Exercise objective
Give back an exact repetition of the material below, from its first line through the line that contains "removed | brown", both included, minus the pictures.

******

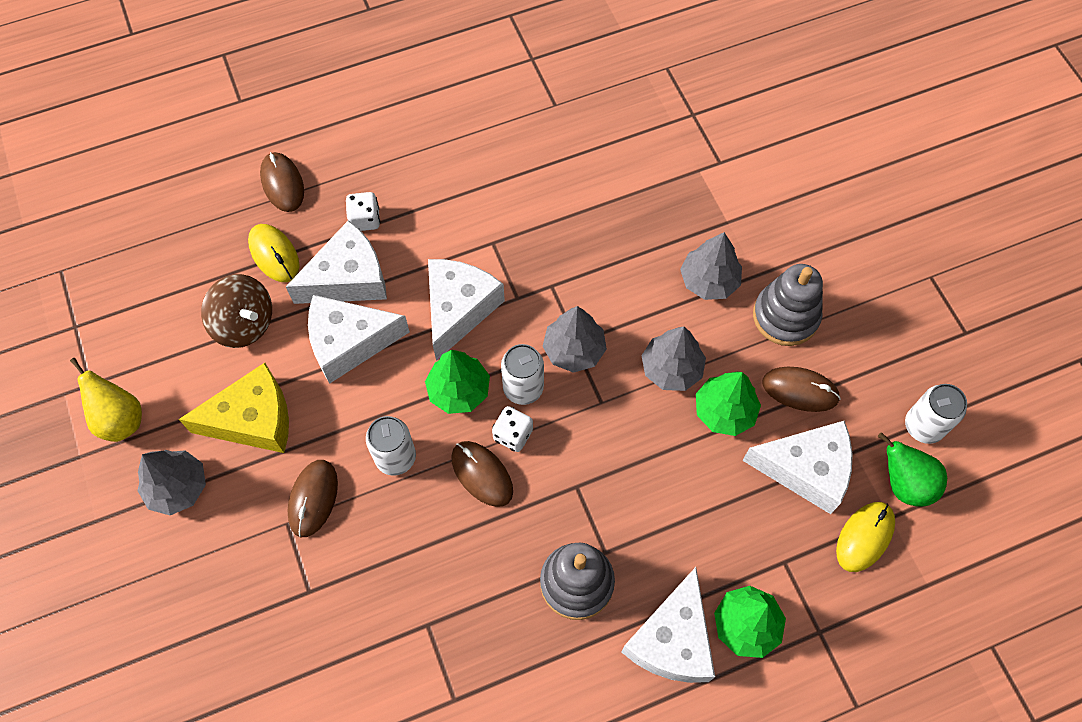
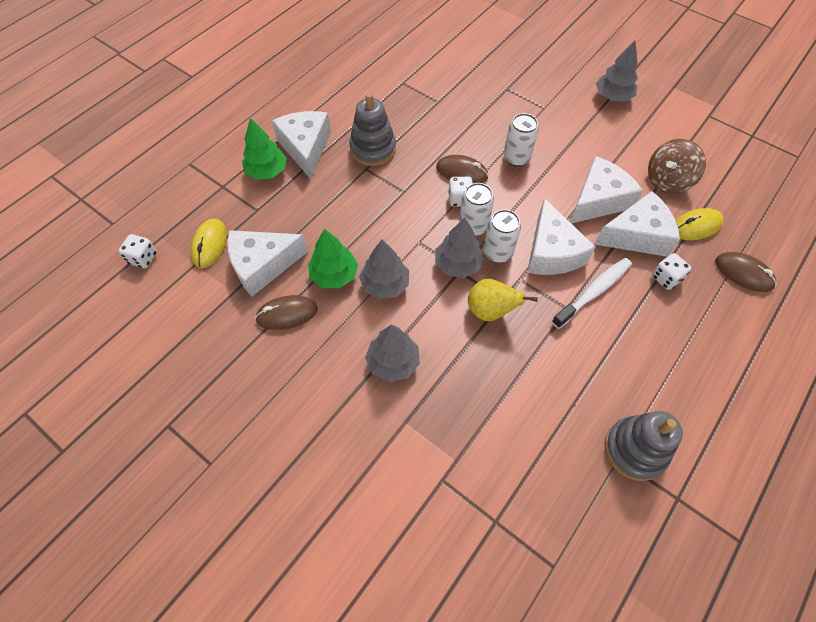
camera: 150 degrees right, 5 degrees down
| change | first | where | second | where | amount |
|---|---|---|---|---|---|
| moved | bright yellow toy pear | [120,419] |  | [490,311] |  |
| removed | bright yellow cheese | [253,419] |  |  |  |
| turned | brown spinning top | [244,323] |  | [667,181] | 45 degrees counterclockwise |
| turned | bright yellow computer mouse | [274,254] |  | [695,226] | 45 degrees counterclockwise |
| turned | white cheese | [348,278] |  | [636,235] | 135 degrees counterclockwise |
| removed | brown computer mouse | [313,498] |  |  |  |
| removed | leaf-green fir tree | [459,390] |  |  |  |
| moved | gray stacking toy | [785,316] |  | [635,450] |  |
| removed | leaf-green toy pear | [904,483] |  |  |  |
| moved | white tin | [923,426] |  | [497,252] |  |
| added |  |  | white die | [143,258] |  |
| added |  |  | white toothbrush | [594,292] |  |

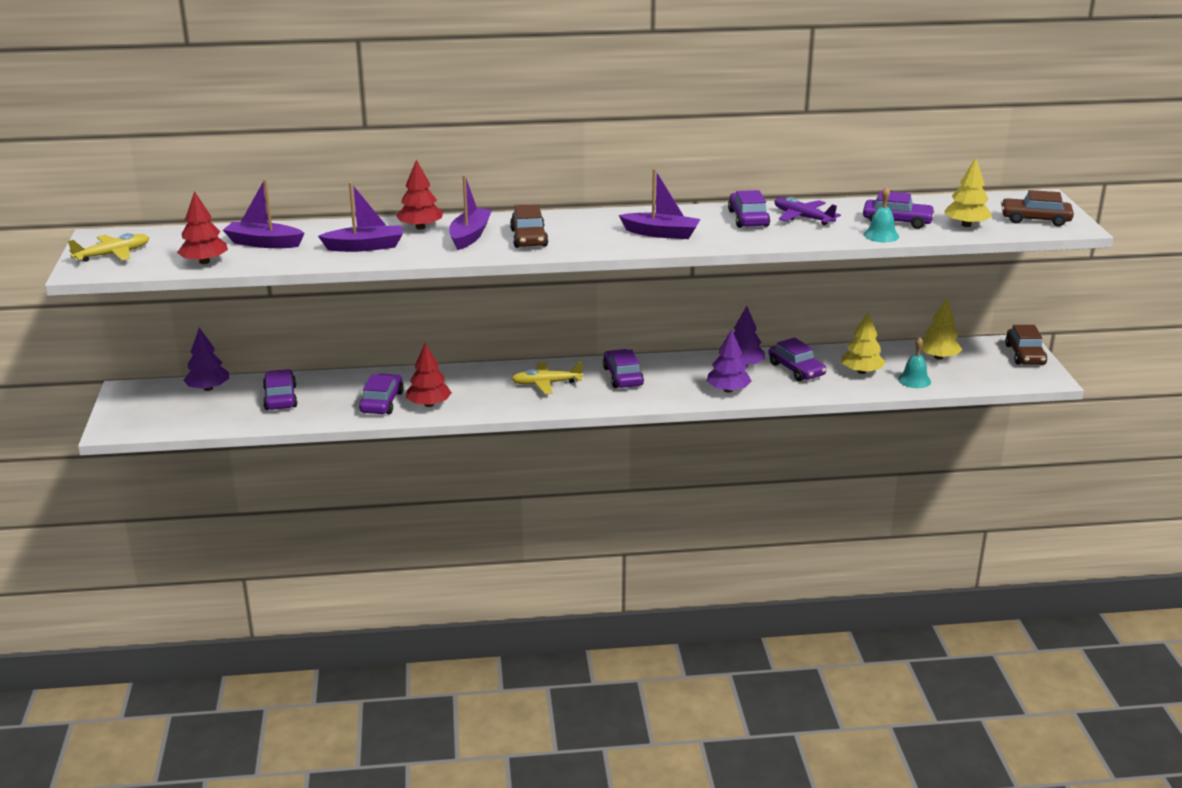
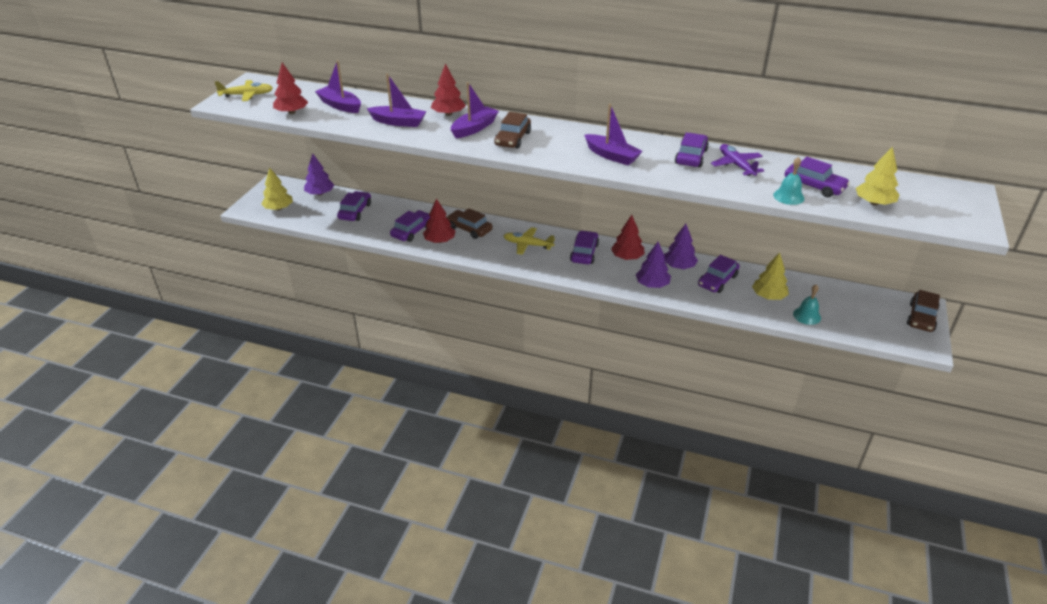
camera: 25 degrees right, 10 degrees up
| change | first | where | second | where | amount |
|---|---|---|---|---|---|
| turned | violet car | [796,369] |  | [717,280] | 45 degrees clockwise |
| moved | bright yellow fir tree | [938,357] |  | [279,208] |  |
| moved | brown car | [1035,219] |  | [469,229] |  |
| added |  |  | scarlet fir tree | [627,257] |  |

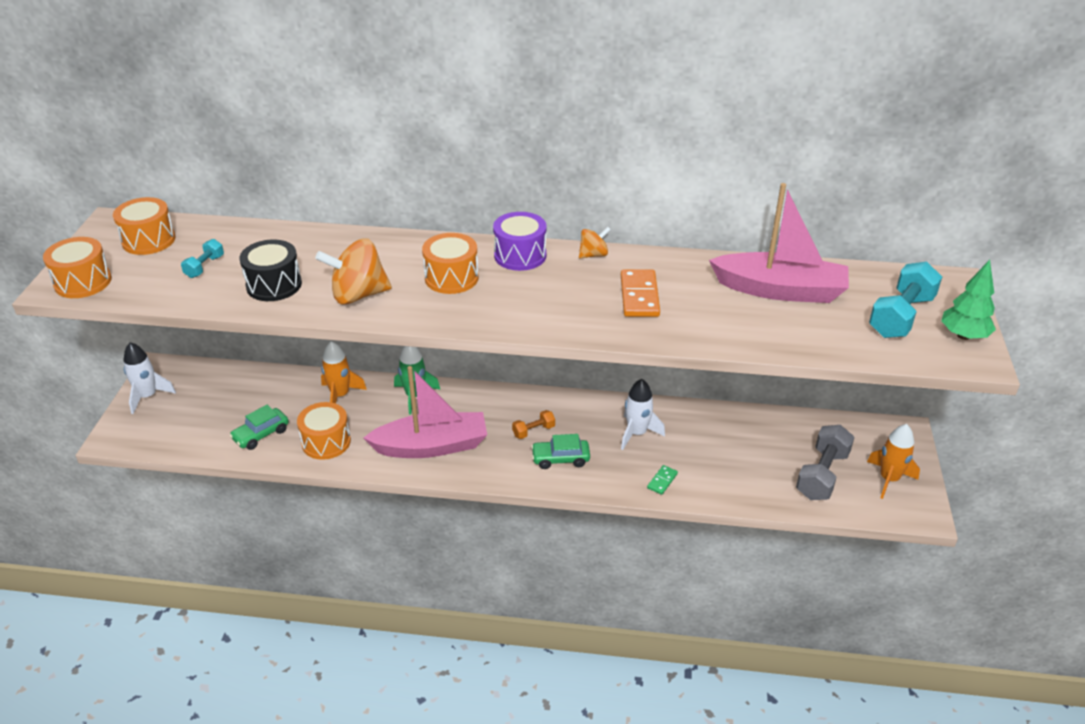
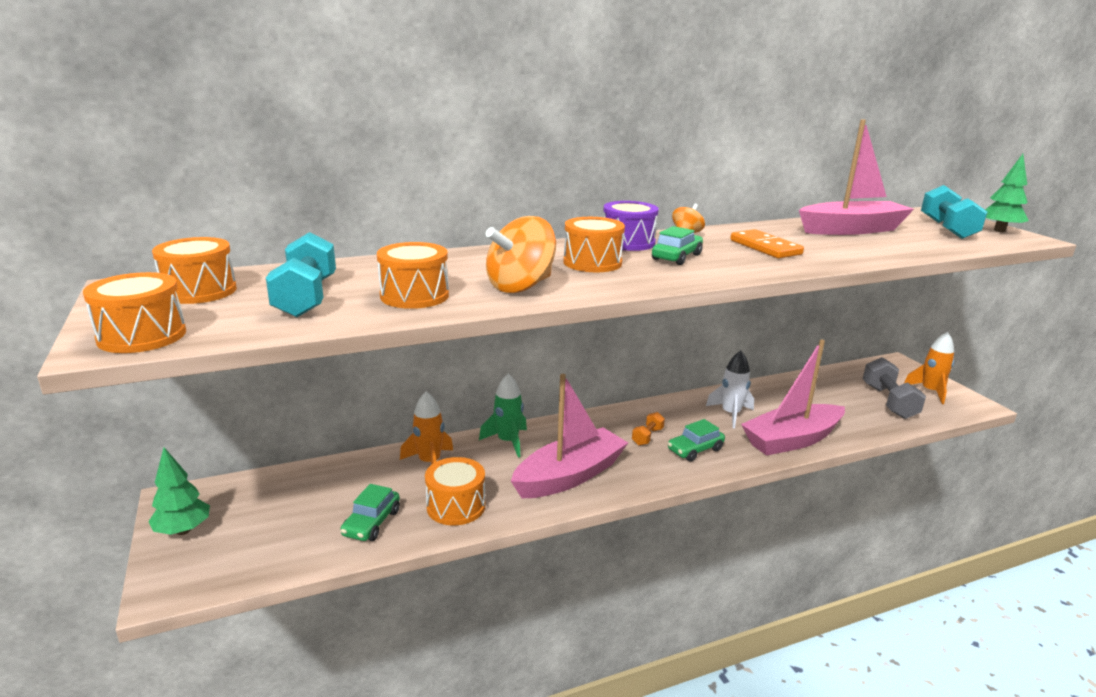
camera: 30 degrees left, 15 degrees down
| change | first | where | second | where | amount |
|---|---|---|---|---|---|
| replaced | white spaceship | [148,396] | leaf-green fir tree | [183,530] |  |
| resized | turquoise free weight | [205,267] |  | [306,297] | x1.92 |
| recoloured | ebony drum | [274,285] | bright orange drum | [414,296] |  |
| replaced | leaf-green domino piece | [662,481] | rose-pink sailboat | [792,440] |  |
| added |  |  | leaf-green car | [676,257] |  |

******

Result
camera: 150 degrees right, 5 degrees down
| change | first | where | second | where | amount |
|---|---|---|---|---|---|
| moved | bright yellow toy pear | [120,419] |  | [490,311] |  |
| removed | bright yellow cheese | [253,419] |  |  |  |
| turned | brown spinning top | [244,323] |  | [667,181] | 45 degrees counterclockwise |
| turned | bright yellow computer mouse | [274,254] |  | [695,226] | 45 degrees counterclockwise |
| turned | white cheese | [348,278] |  | [636,235] | 135 degrees counterclockwise |
| removed | brown computer mouse | [313,498] |  |  |  |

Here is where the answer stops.